§ What is needed
From the material below, pull out every line that contains the word "without", matching case exactly.

-- start Data to use --

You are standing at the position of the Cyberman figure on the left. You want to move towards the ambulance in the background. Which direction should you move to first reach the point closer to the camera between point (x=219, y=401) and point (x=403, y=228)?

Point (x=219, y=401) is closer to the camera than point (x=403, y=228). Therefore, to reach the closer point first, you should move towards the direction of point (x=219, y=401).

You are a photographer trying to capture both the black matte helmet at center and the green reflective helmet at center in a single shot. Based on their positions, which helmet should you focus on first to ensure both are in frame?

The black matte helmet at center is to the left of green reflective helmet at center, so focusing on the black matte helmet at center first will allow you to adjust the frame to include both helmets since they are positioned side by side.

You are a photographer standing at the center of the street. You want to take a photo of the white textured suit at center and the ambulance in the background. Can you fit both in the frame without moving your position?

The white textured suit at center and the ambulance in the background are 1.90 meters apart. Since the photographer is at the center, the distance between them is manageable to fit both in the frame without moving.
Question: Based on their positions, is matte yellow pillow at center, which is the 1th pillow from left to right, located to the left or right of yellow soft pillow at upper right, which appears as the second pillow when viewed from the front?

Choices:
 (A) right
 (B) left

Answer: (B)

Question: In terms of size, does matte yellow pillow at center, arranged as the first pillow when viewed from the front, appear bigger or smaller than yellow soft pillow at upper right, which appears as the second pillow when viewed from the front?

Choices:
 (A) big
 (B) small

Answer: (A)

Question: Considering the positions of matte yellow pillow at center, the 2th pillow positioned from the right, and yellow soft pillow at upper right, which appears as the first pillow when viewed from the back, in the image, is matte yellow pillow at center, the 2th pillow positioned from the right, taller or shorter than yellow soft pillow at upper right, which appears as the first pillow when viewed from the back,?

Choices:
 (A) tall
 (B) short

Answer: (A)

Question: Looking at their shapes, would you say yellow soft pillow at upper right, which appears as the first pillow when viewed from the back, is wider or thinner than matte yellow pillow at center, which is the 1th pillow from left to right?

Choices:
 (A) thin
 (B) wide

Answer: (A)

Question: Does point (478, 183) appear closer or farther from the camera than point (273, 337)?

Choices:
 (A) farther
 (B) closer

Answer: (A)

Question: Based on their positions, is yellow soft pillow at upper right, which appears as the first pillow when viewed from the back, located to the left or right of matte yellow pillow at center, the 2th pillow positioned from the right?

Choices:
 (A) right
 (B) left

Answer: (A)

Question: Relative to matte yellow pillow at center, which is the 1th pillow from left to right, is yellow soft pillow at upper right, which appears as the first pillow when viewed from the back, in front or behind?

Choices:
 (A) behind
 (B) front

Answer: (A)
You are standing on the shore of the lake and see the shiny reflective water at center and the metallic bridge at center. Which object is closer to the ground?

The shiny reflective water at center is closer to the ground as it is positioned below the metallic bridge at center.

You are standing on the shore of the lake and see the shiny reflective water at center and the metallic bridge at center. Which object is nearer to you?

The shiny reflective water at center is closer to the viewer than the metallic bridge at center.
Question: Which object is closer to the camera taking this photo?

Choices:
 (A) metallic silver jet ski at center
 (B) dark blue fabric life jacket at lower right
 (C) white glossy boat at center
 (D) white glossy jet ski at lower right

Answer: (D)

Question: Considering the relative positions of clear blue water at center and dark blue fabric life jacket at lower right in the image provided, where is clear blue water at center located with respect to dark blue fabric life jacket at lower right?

-- end Data to use --

§ Answer to the problem
You are a photographer standing at the center of the street. You want to take a photo of the white textured suit at center and the ambulance in the background. Can you fit both in the frame without moving your position?
The white textured suit at center and the ambulance in the background are 1.90 meters apart. Since the photographer is at the center, the distance between them is manageable to fit both in the frame without moving.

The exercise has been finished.